───── INFORMATION GIVEN ─────
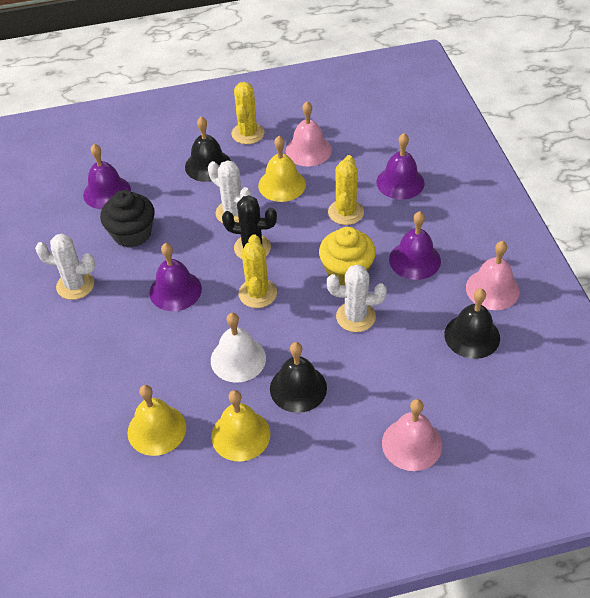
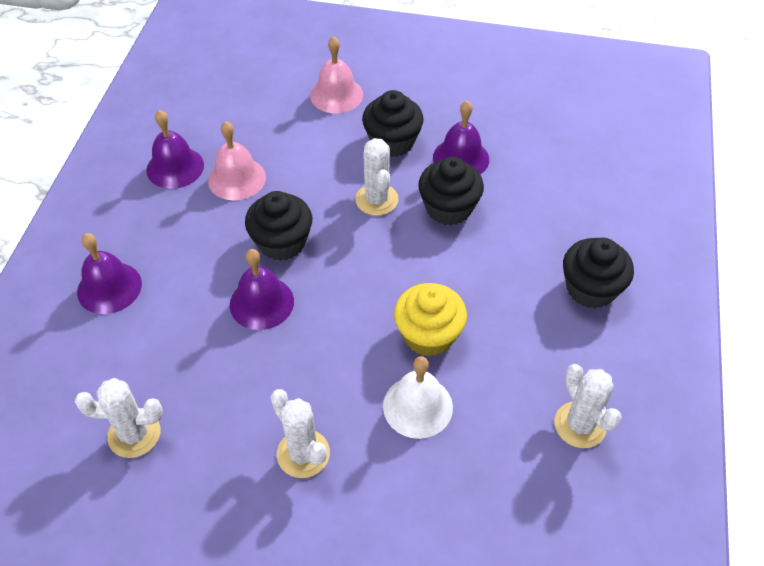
black bell: 3 -> 0
black cactus: 1 -> 0
black cupcake: 1 -> 4
pink bell: 3 -> 2
white cactus: 3 -> 4
yellow bell: 3 -> 0
yellow cactus: 3 -> 0

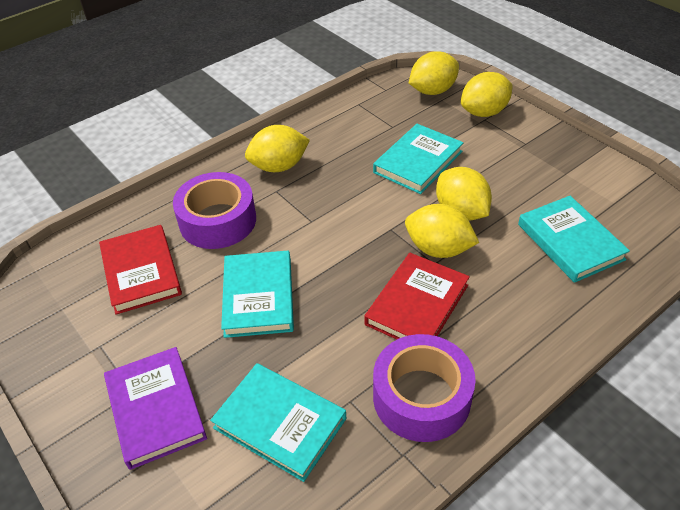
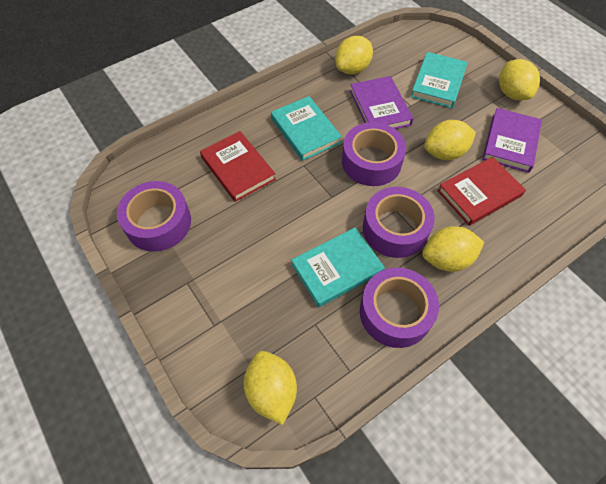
purple book: 1 -> 2
purple tape: 2 -> 4
turquoise book: 4 -> 3

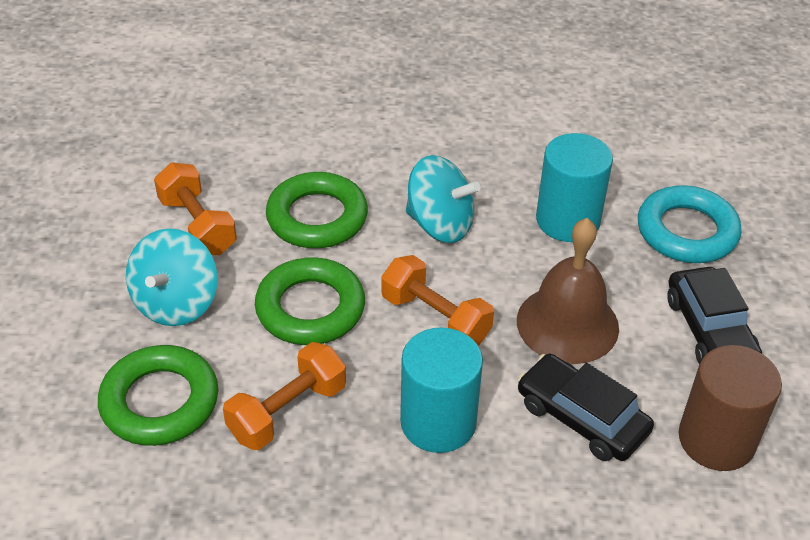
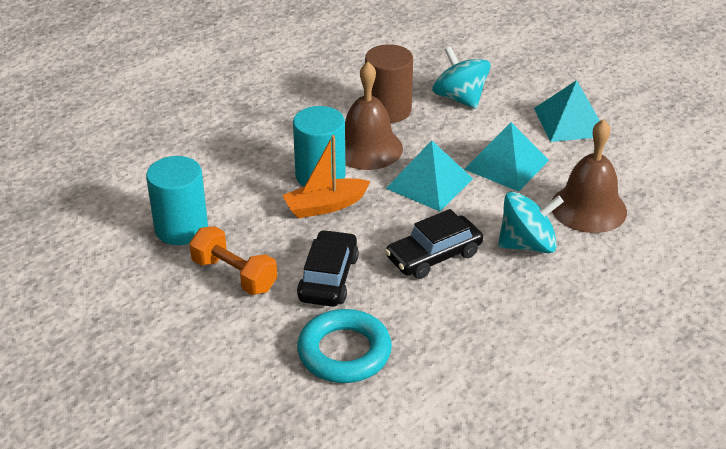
brown bell: 1 -> 2
green ring: 3 -> 0
orange boat: 0 -> 1
orange dumbbell: 3 -> 1
turquoise pyramid: 0 -> 3

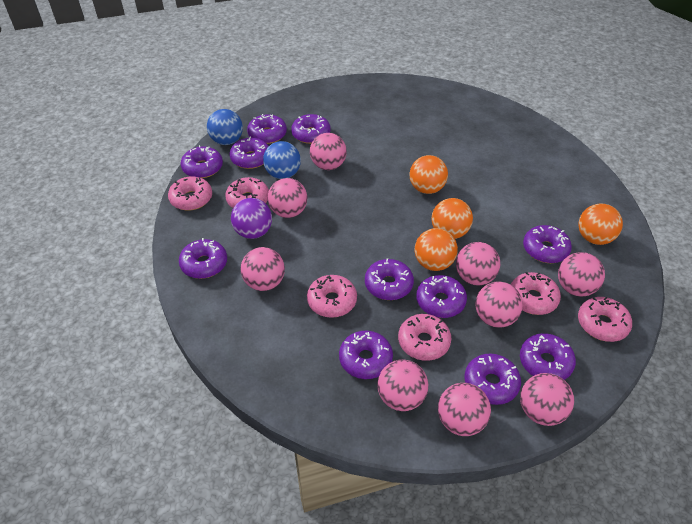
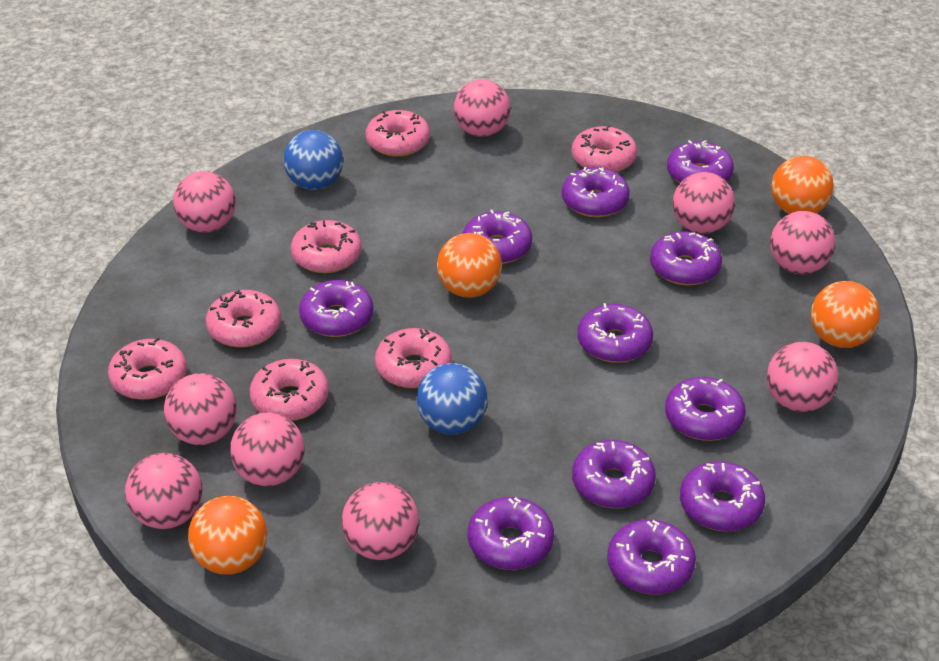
pink donut: 6 -> 7
purple ball: 1 -> 0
─────
**INSTRUCTIONS TO FOLLOW**
Omit the pictures and set down the records exactly.

**ANSWER BELOW**
black bell: 3 -> 0
black cactus: 1 -> 0
black cupcake: 1 -> 4
pink bell: 3 -> 2
white cactus: 3 -> 4
yellow bell: 3 -> 0
yellow cactus: 3 -> 0

purple book: 1 -> 2
purple tape: 2 -> 4
turquoise book: 4 -> 3

brown bell: 1 -> 2
green ring: 3 -> 0
orange boat: 0 -> 1
orange dumbbell: 3 -> 1
turquoise pyramid: 0 -> 3

pink donut: 6 -> 7
purple ball: 1 -> 0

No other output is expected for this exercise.